| THE TASK |
A verbatim printing of the entries that follow is needed; pictures must not appear in it.
BEGIN DATA IN THIS EXERCISE
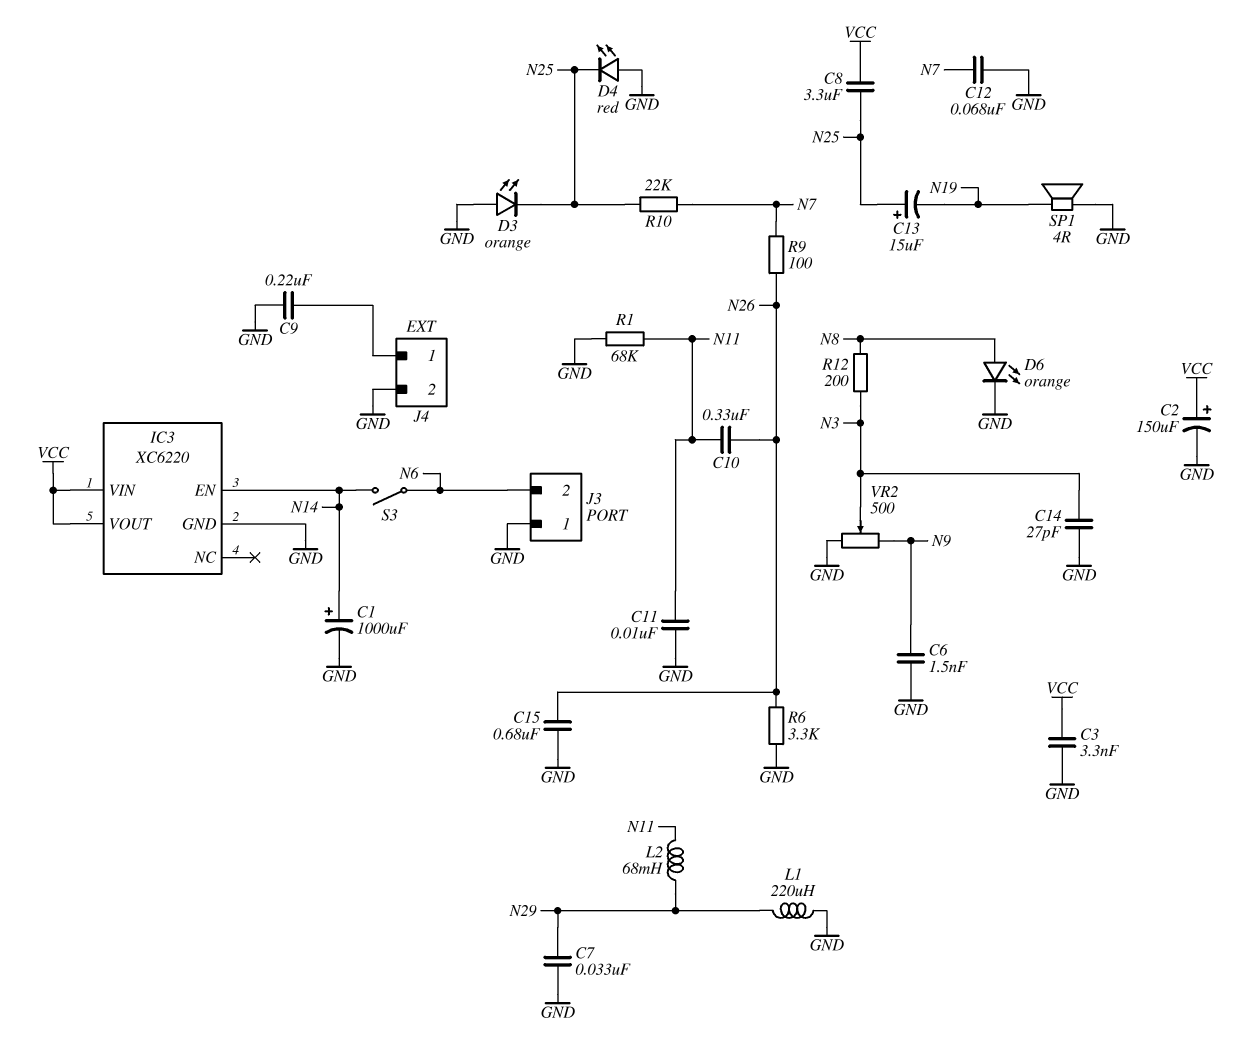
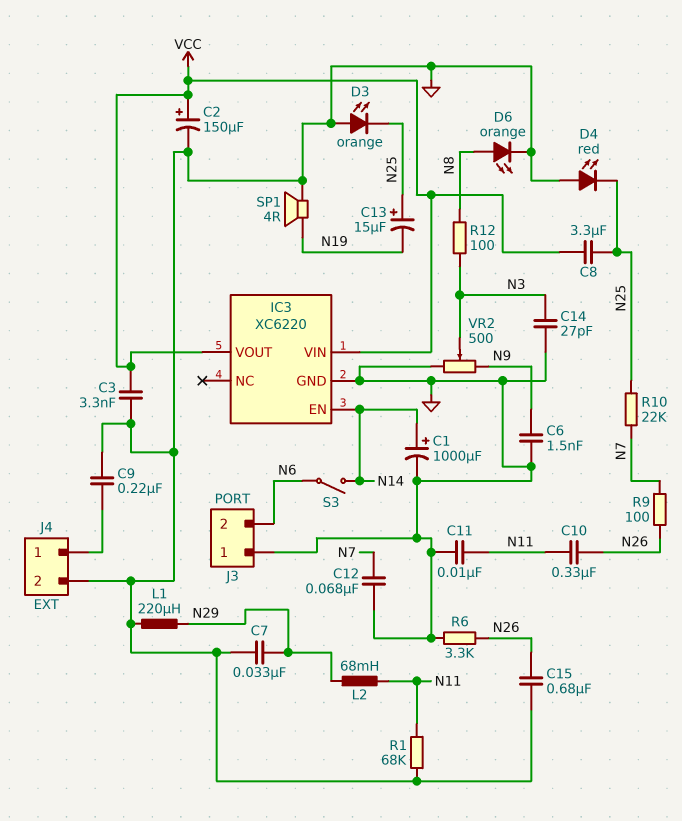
R12: 200 (N3, N8) -> 100 (N3, N8)

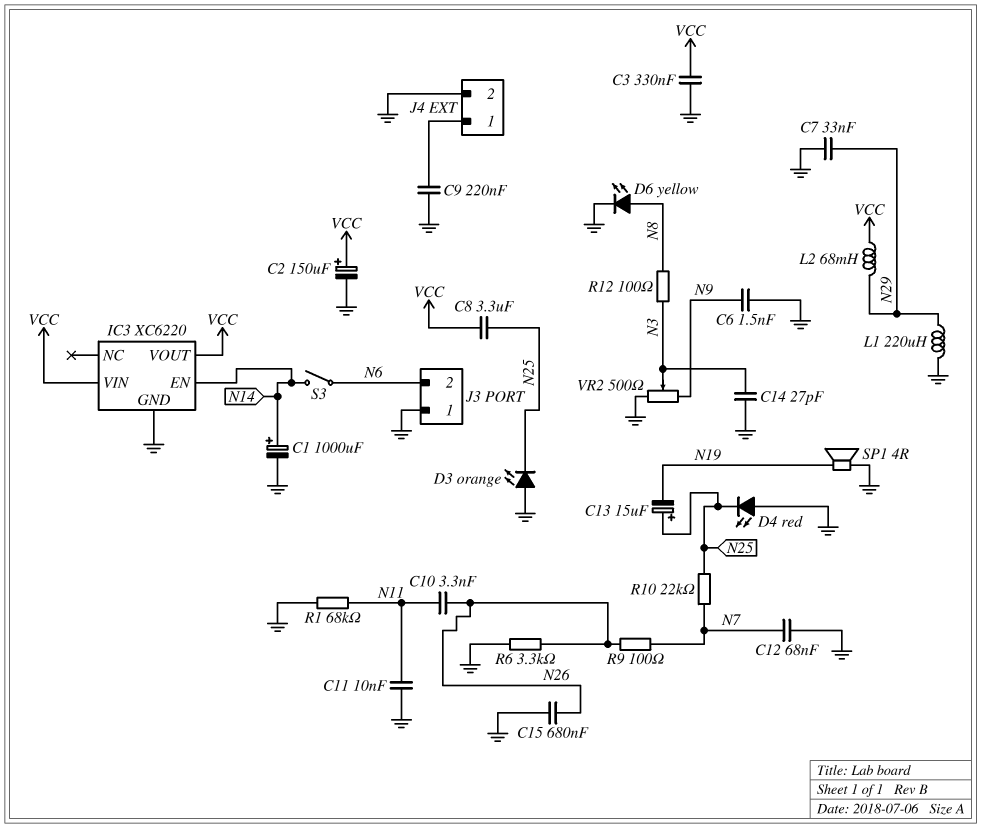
C3: 3.3nF (GND, VCC) -> 330nF (GND, VCC)
C10: 330nF (N11, N26) -> 3.3nF (N11, N26)
D6: LED orange (A N8, K GND) -> LED yellow (A N8, K GND)
L2: 68mH (N11, N29) -> 68mH (N29, VCC)

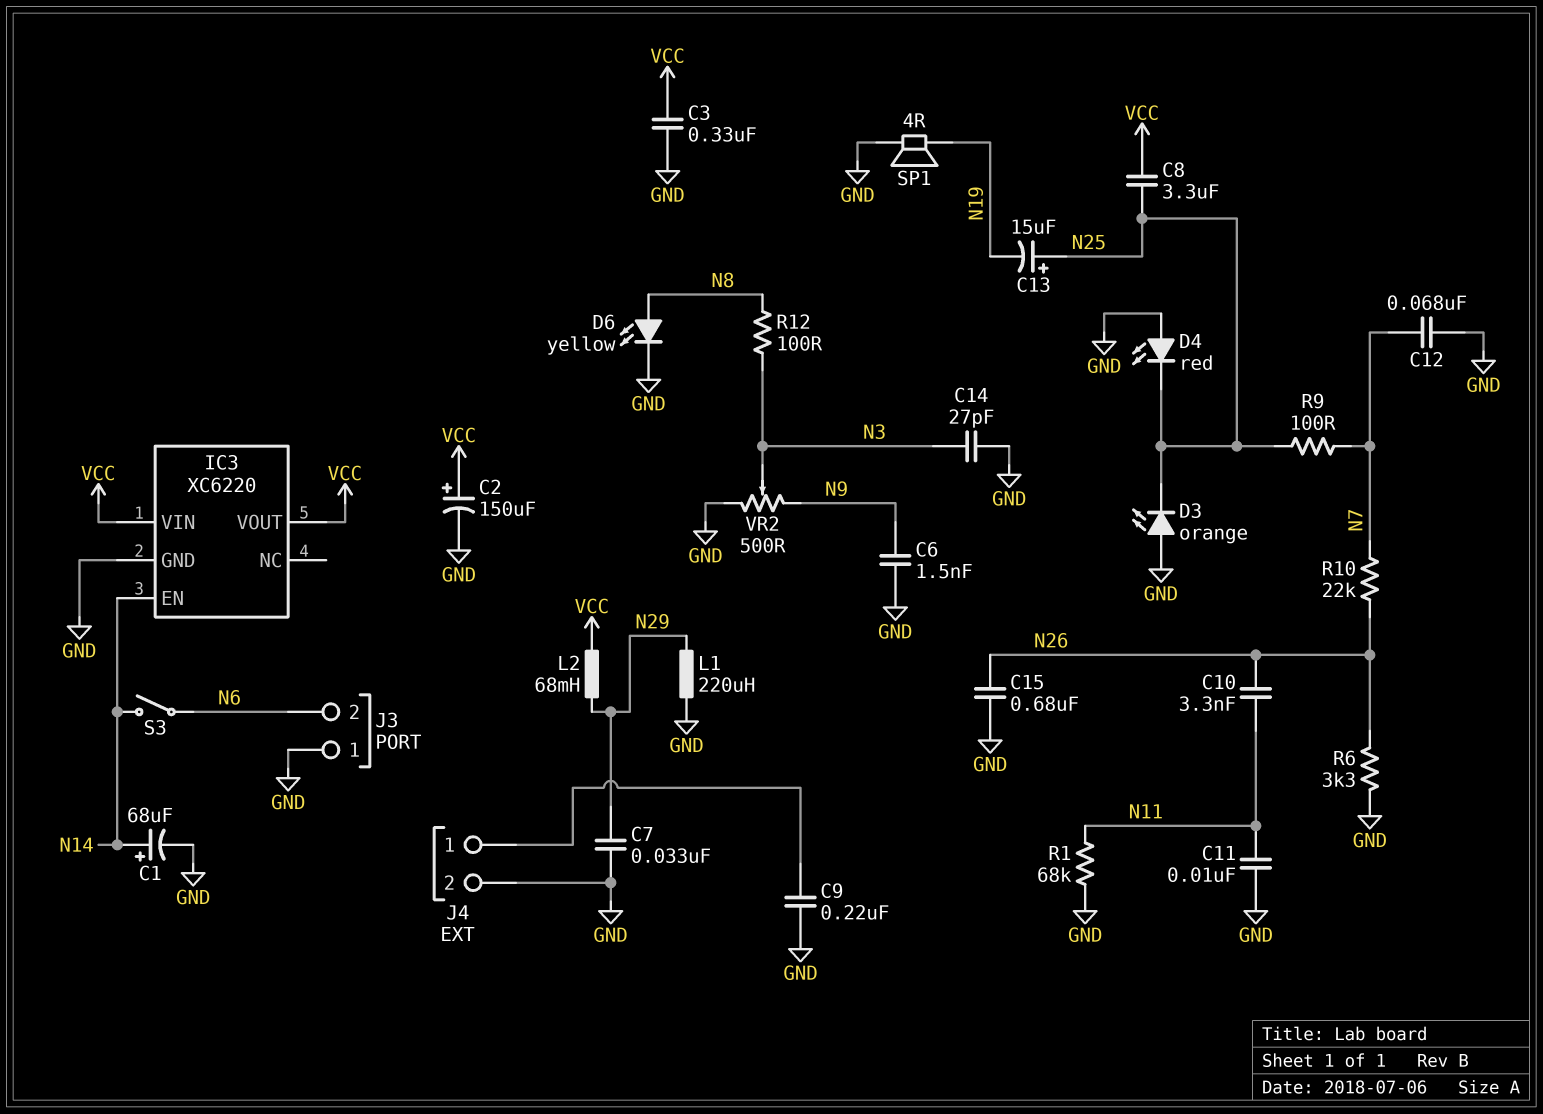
C1: 1000uF (plus N14, minus GND) -> 68uF (plus N14, minus GND)
R9: 100 (N7, N26) -> 100 (N7, N25)
R10: 22k (N7, N25) -> 22k (N7, N26)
END DATA IN THIS EXERCISE
| OUTPUT |
R12: 200 (N3, N8) -> 100 (N3, N8)

C3: 3.3nF (GND, VCC) -> 330nF (GND, VCC)
C10: 330nF (N11, N26) -> 3.3nF (N11, N26)
D6: LED orange (A N8, K GND) -> LED yellow (A N8, K GND)
L2: 68mH (N11, N29) -> 68mH (N29, VCC)

C1: 1000uF (plus N14, minus GND) -> 68uF (plus N14, minus GND)
R9: 100 (N7, N26) -> 100 (N7, N25)
R10: 22k (N7, N25) -> 22k (N7, N26)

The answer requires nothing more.